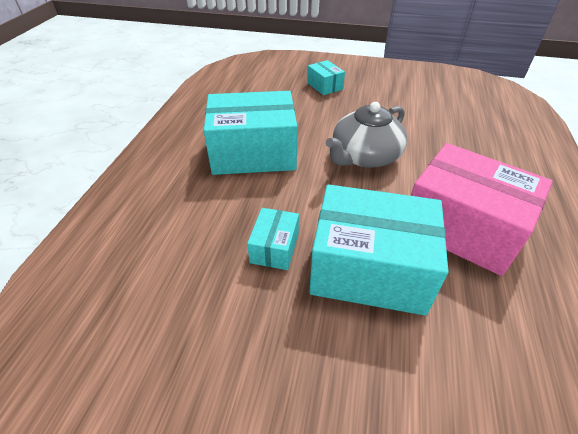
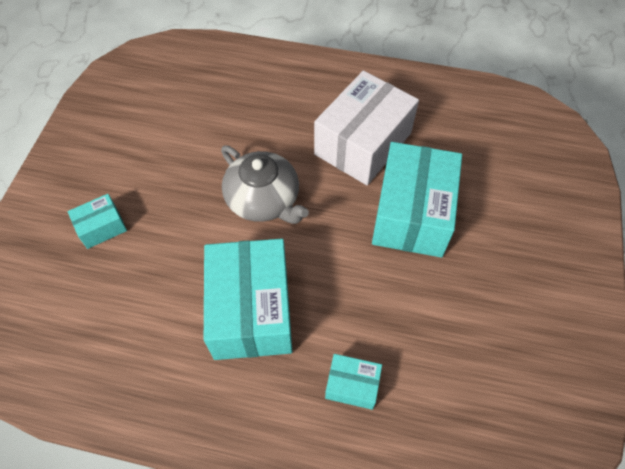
camera: 90 degrees left, 15 degrees up
(275, 248) = (396, 284): turquoise box -> turquoise box (352, 385)
(462, 227) = (363, 143): pink box -> white box

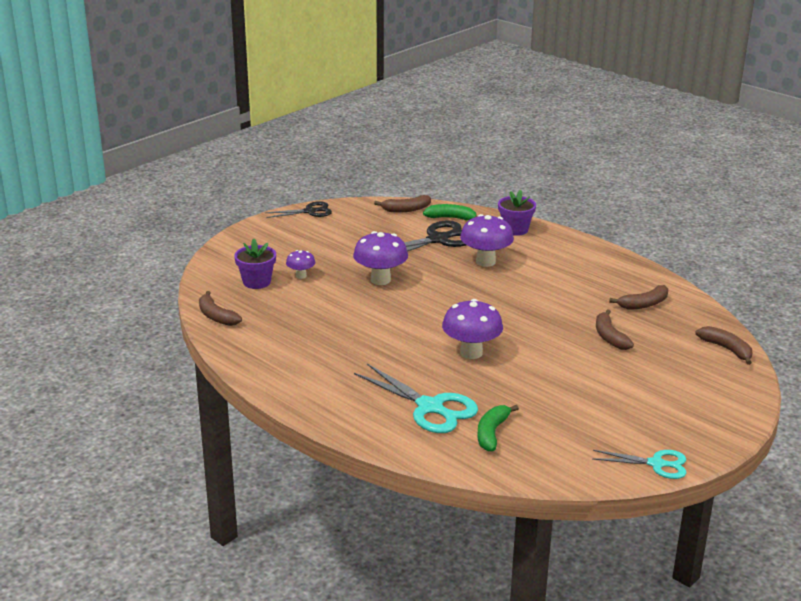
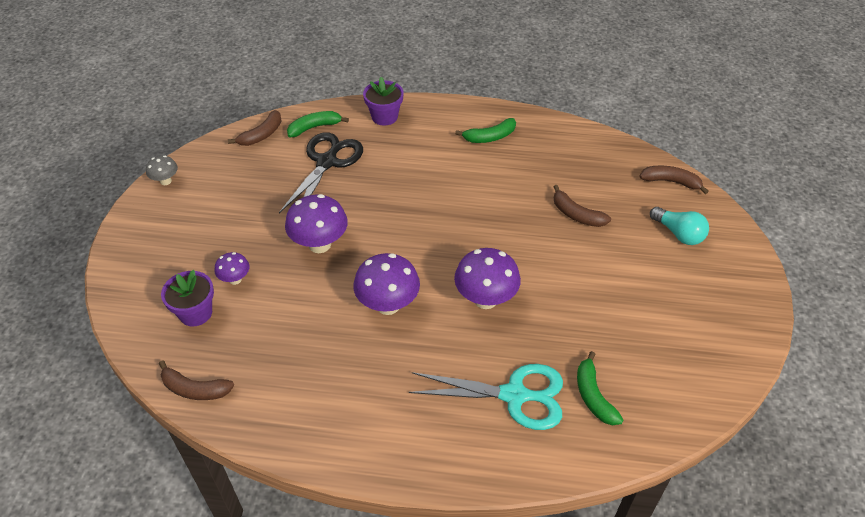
camera: 35 degrees left, 20 degrees up
(310, 211) = (165, 181): black scissors -> grey mushroom
(485, 262) = (394, 171): purple mushroom -> purple mushroom (388, 305)
(591, 269) = (490, 137): none -> green banana
(644, 304) = (567, 160): brown banana -> none
(656, 464) = (744, 351): turquoise scissors -> none
(690, 380) = (678, 234): none -> turquoise light bulb

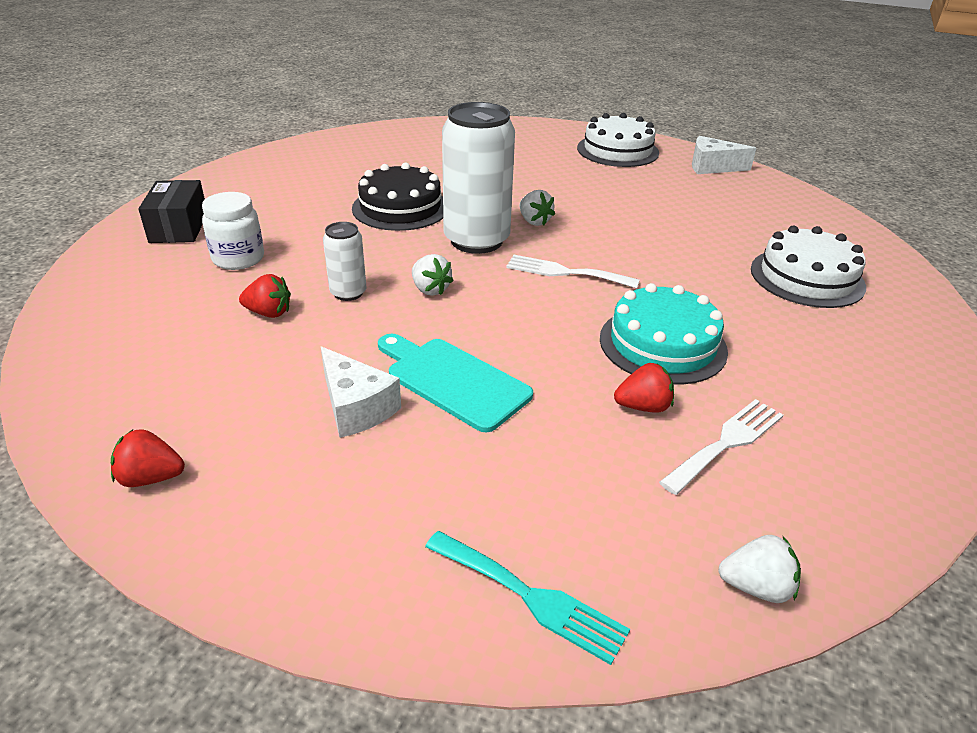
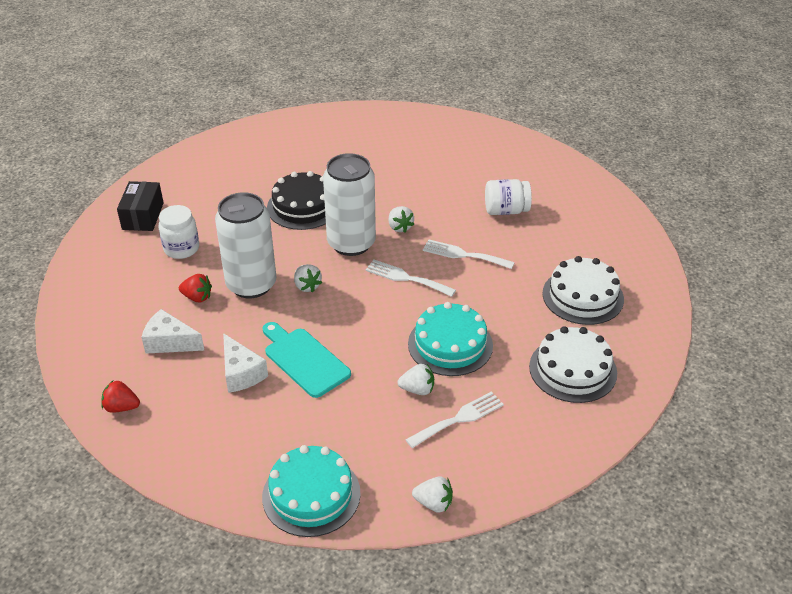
camera: 10 degrees right, 5 degrees up
(348, 293) = (251, 284): white can -> white can, size x2.04
(530, 597) = (311, 494): turquoise fork -> turquoise cake
(617, 150) = (495, 152): white cake -> white cake (573, 369)
(629, 244) = (463, 255): none -> white fork
(643, 407) = (417, 389): red strawberry -> white strawberry
(659, 200) = (506, 210): none -> white jar
(712, 167) = (567, 176): white cheese -> white cheese (170, 342)

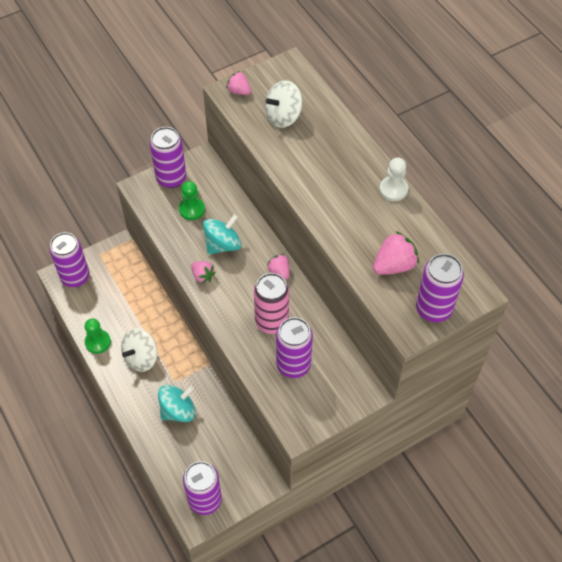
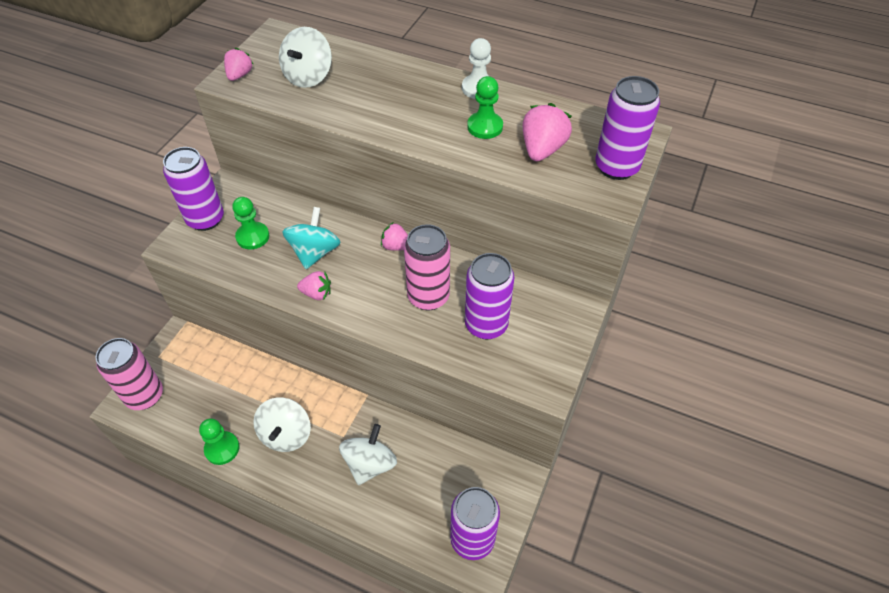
camera: 35 degrees left, 5 degrees down
(75, 277) = (145, 396): purple can -> pink can
(178, 410) = (370, 464): turquoise spinning top -> white spinning top
(239, 91) = (239, 75): pink strawberry -> pink strawberry turned 105 degrees clockwise
(370, 224) = (485, 127): none -> green pawn

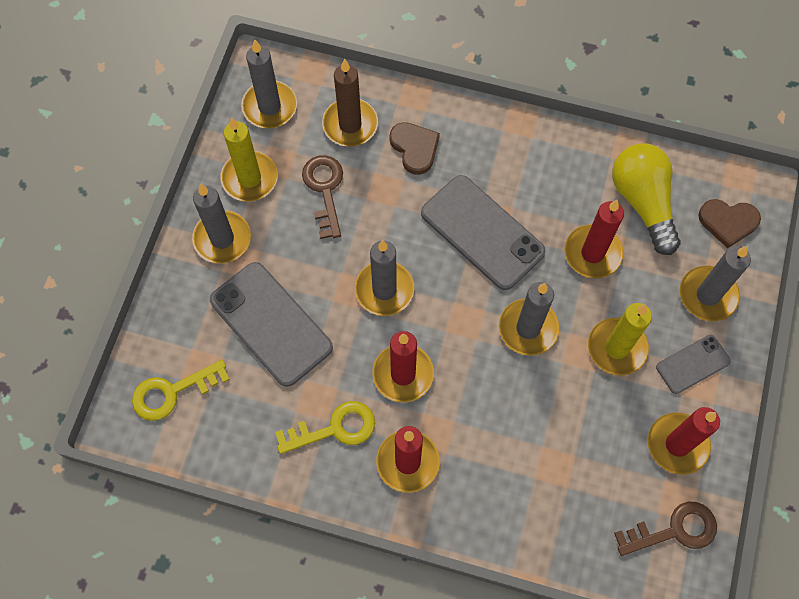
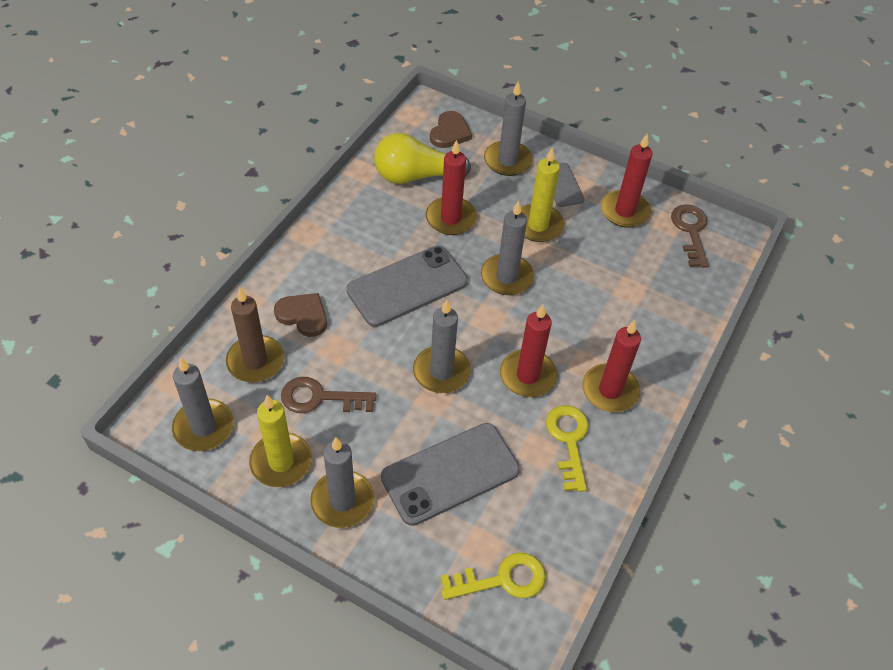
camera: 80 degrees left, 15 degrees down
(173, 392) = (502, 579): yellow key -> yellow key turned 90 degrees counterclockwise
(415, 148) = (303, 315): brown heart -> brown heart turned 45 degrees clockwise

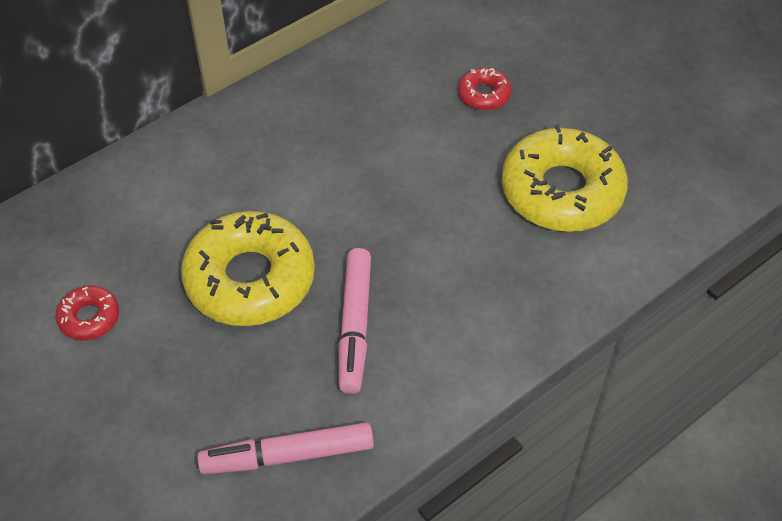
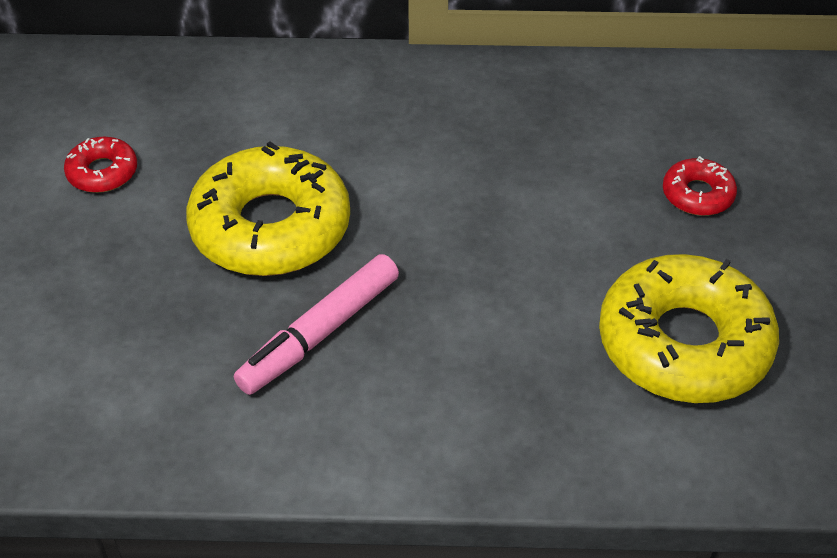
camera: 40 degrees right, 5 degrees down
(287, 456) = (130, 408): pink marker -> none

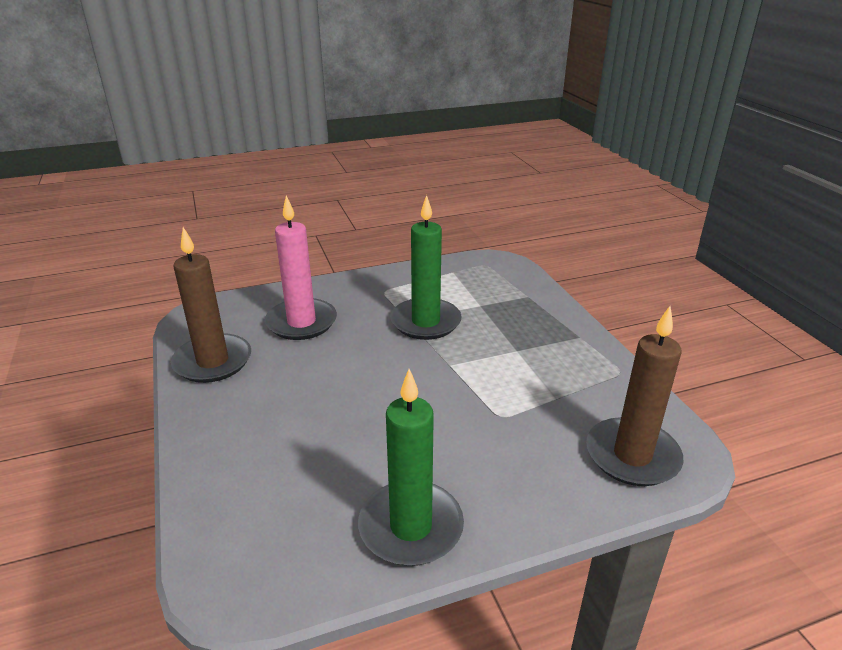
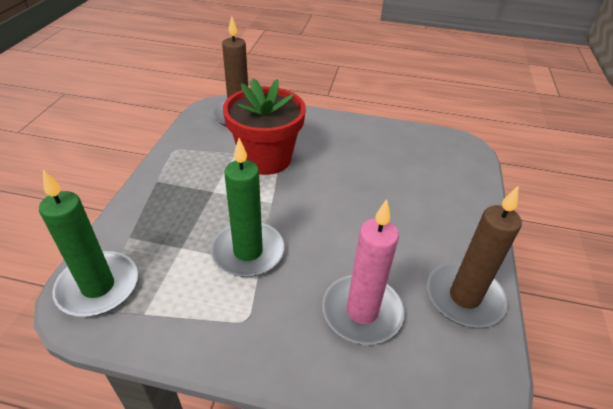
camera: 150 degrees left, 10 degrees up
(411, 527) = (372, 133): green candle -> green candle (98, 286)
(512, 407) = (266, 158): none -> red flower pot

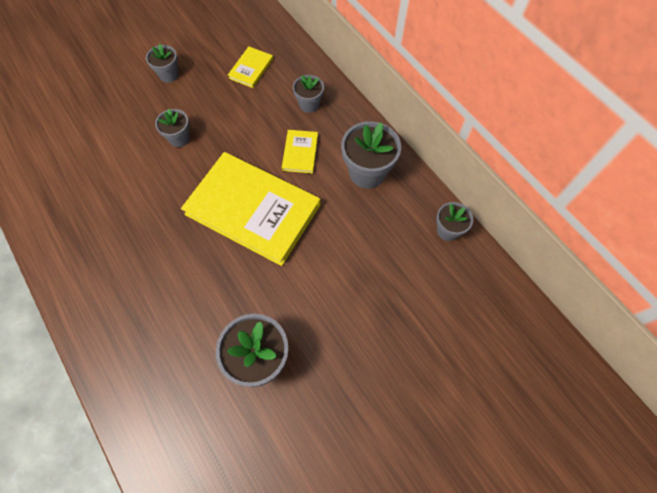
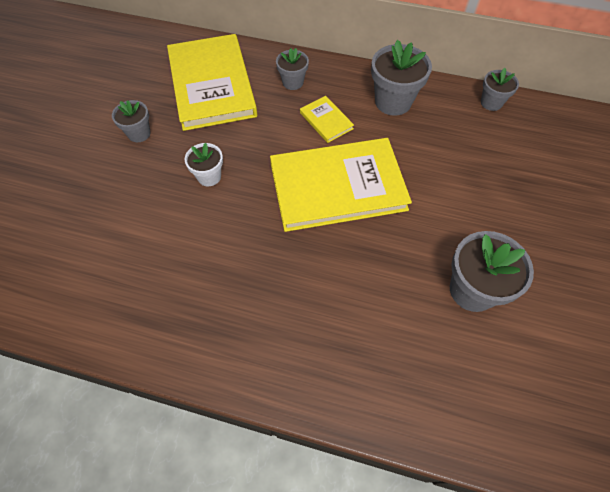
camera: 40 degrees left, 5 degrees down
(179, 138) = (209, 176): grey flower pot -> white flower pot
(251, 68) = (211, 85): yellow book -> yellow book, size x2.34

----------------------------------------

An exact copy is needed of the entries above, starting at the line that holds "(712, 167) = (567, 176): white" and stopping at the line that holds "(411, 527) = (372, 133): green", both kept; pictures stay out.

(712, 167) = (567, 176): white cheese -> white cheese (170, 342)

camera: 35 degrees left, 5 degrees down
(75, 277) = (145, 396): purple can -> pink can
(178, 410) = (370, 464): turquoise spinning top -> white spinning top
(239, 91) = (239, 75): pink strawberry -> pink strawberry turned 105 degrees clockwise
(370, 224) = (485, 127): none -> green pawn

camera: 80 degrees left, 15 degrees down
(173, 392) = (502, 579): yellow key -> yellow key turned 90 degrees counterclockwise
(415, 148) = (303, 315): brown heart -> brown heart turned 45 degrees clockwise

camera: 40 degrees right, 5 degrees down
(287, 456) = (130, 408): pink marker -> none

camera: 150 degrees left, 10 degrees up
(411, 527) = (372, 133): green candle -> green candle (98, 286)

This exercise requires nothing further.